TASK OBJECTIVE: Could you transcribe every entry exactly, leaving nothing out?

SOURCE DATA:
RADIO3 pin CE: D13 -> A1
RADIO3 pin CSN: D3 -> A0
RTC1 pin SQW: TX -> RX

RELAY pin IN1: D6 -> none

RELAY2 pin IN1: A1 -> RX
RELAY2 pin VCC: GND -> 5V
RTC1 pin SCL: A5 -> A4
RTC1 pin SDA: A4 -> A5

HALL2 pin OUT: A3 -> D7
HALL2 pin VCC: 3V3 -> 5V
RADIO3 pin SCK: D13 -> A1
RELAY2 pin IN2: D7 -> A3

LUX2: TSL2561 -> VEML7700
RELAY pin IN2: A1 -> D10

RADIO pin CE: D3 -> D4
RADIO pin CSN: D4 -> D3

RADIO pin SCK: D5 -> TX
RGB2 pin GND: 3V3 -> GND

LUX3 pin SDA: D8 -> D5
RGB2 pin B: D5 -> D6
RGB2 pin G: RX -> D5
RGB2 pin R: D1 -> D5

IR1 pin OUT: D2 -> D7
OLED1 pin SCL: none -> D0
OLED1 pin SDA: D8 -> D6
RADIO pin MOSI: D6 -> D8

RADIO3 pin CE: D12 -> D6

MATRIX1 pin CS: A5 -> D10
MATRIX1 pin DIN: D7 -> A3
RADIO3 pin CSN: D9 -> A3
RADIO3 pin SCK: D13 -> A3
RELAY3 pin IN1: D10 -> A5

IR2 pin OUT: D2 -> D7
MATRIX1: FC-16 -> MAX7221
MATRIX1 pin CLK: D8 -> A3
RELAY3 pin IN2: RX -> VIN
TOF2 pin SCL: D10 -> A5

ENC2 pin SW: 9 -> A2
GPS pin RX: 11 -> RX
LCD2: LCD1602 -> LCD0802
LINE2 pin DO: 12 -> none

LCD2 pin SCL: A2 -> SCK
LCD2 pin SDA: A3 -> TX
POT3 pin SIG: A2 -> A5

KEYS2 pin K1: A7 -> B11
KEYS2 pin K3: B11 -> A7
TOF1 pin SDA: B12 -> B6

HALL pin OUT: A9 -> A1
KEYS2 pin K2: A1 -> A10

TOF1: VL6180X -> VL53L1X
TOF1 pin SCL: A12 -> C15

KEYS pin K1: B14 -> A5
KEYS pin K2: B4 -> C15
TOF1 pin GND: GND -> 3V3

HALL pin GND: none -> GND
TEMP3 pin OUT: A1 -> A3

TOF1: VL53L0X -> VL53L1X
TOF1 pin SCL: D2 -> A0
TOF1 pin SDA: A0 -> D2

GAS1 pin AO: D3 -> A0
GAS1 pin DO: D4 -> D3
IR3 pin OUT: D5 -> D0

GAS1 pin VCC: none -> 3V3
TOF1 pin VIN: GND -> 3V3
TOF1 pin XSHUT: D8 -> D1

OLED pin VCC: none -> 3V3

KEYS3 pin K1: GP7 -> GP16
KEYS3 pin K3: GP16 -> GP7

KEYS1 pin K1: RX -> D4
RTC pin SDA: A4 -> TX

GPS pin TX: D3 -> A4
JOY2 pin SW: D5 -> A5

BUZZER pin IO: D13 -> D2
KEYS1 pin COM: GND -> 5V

ANSWER BELOW:
RADIO3 pin CE: D13 -> A1
RADIO3 pin CSN: D3 -> A0
RTC1 pin SQW: TX -> RX

RELAY pin IN1: D6 -> none

RELAY2 pin IN1: A1 -> RX
RELAY2 pin VCC: GND -> 5V
RTC1 pin SCL: A5 -> A4
RTC1 pin SDA: A4 -> A5

HALL2 pin OUT: A3 -> D7
HALL2 pin VCC: 3V3 -> 5V
RADIO3 pin SCK: D13 -> A1
RELAY2 pin IN2: D7 -> A3

LUX2: TSL2561 -> VEML7700
RELAY pin IN2: A1 -> D10

RADIO pin CE: D3 -> D4
RADIO pin CSN: D4 -> D3

RADIO pin SCK: D5 -> TX
RGB2 pin GND: 3V3 -> GND

LUX3 pin SDA: D8 -> D5
RGB2 pin B: D5 -> D6
RGB2 pin G: RX -> D5
RGB2 pin R: D1 -> D5

IR1 pin OUT: D2 -> D7
OLED1 pin SCL: none -> D0
OLED1 pin SDA: D8 -> D6
RADIO pin MOSI: D6 -> D8

RADIO3 pin CE: D12 -> D6

MATRIX1 pin CS: A5 -> D10
MATRIX1 pin DIN: D7 -> A3
RADIO3 pin CSN: D9 -> A3
RADIO3 pin SCK: D13 -> A3
RELAY3 pin IN1: D10 -> A5

IR2 pin OUT: D2 -> D7
MATRIX1: FC-16 -> MAX7221
MATRIX1 pin CLK: D8 -> A3
RELAY3 pin IN2: RX -> VIN
TOF2 pin SCL: D10 -> A5

ENC2 pin SW: 9 -> A2
GPS pin RX: 11 -> RX
LCD2: LCD1602 -> LCD0802
LINE2 pin DO: 12 -> none

LCD2 pin SCL: A2 -> SCK
LCD2 pin SDA: A3 -> TX
POT3 pin SIG: A2 -> A5

KEYS2 pin K1: A7 -> B11
KEYS2 pin K3: B11 -> A7
TOF1 pin SDA: B12 -> B6

HALL pin OUT: A9 -> A1
KEYS2 pin K2: A1 -> A10

TOF1: VL6180X -> VL53L1X
TOF1 pin SCL: A12 -> C15

KEYS pin K1: B14 -> A5
KEYS pin K2: B4 -> C15
TOF1 pin GND: GND -> 3V3

HALL pin GND: none -> GND
TEMP3 pin OUT: A1 -> A3

TOF1: VL53L0X -> VL53L1X
TOF1 pin SCL: D2 -> A0
TOF1 pin SDA: A0 -> D2

GAS1 pin AO: D3 -> A0
GAS1 pin DO: D4 -> D3
IR3 pin OUT: D5 -> D0

GAS1 pin VCC: none -> 3V3
TOF1 pin VIN: GND -> 3V3
TOF1 pin XSHUT: D8 -> D1

OLED pin VCC: none -> 3V3

KEYS3 pin K1: GP7 -> GP16
KEYS3 pin K3: GP16 -> GP7

KEYS1 pin K1: RX -> D4
RTC pin SDA: A4 -> TX

GPS pin TX: D3 -> A4
JOY2 pin SW: D5 -> A5

BUZZER pin IO: D13 -> D2
KEYS1 pin COM: GND -> 5V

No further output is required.